→ Work instruction
All lines holding the string "degrees" should be copied from the data below.

→ Information given
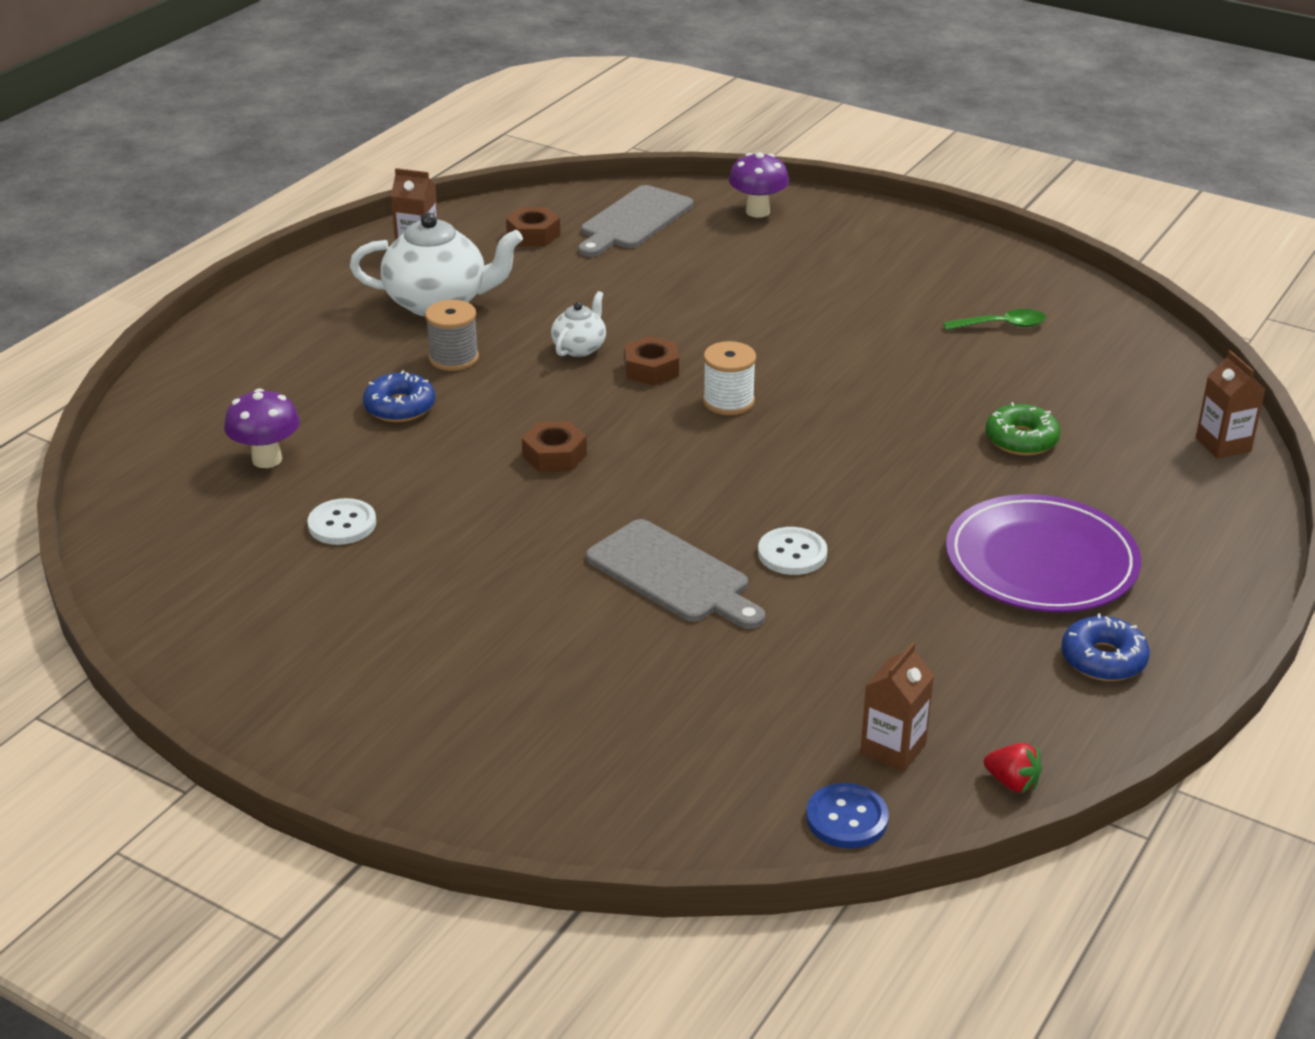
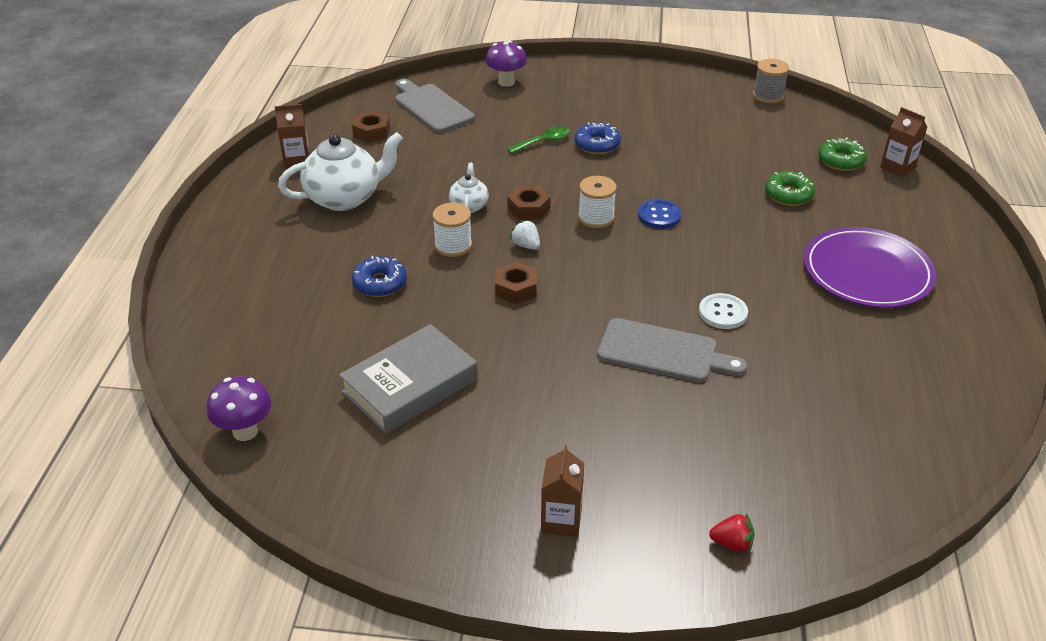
camera: 25 degrees left, 5 degrees up
(267, 459) = (314, 352): purple mushroom -> purple mushroom (245, 431)
(342, 524) = (410, 386): white button -> grey book
(453, 358) = (389, 236): grey spool -> grey spool (768, 95)
(521, 388) = (453, 246): none -> white spool
(610, 411) = (526, 245): none -> white strawberry
(633, 221) = (431, 107): grey cutting board -> grey cutting board turned 135 degrees clockwise
(846, 818) = (910, 489): blue button -> blue button (659, 216)
(893, 749) = (895, 430): brown carton -> brown carton (561, 520)
(1002, 325) = (715, 123): green spoon -> green spoon (543, 141)
(1012, 782) = (978, 428): red strawberry -> red strawberry (732, 543)
(1103, 659) = (955, 326): blue donut -> blue donut (597, 145)
(1143, 416) = (841, 161): none -> green donut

→ Solution
camera: 25 degrees left, 5 degrees up
(633, 221) = (431, 107): grey cutting board -> grey cutting board turned 135 degrees clockwise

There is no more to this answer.